====== Information supplied

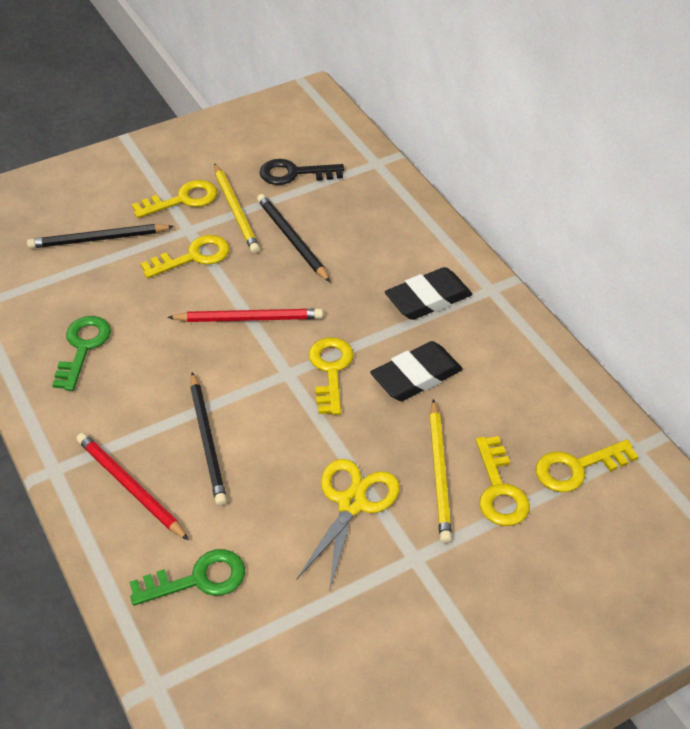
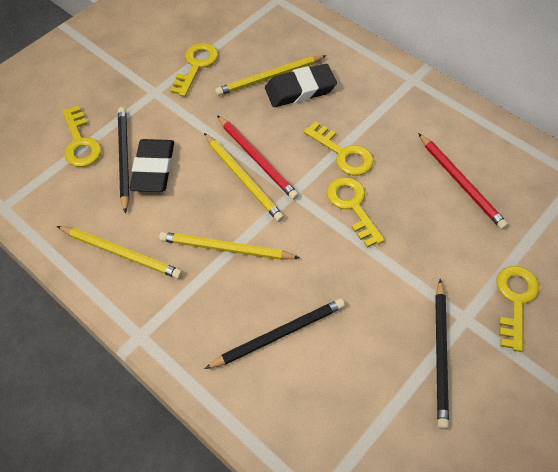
black key: 1 -> 0
green key: 2 -> 0
yellow pencil: 2 -> 4
yellow scissors: 1 -> 0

============

_What to produce_.
Each line from the one with "green key: 2 -> 0" to the end of the material should be duplicated exactly, and no other line.

_Task response_.
green key: 2 -> 0
yellow pencil: 2 -> 4
yellow scissors: 1 -> 0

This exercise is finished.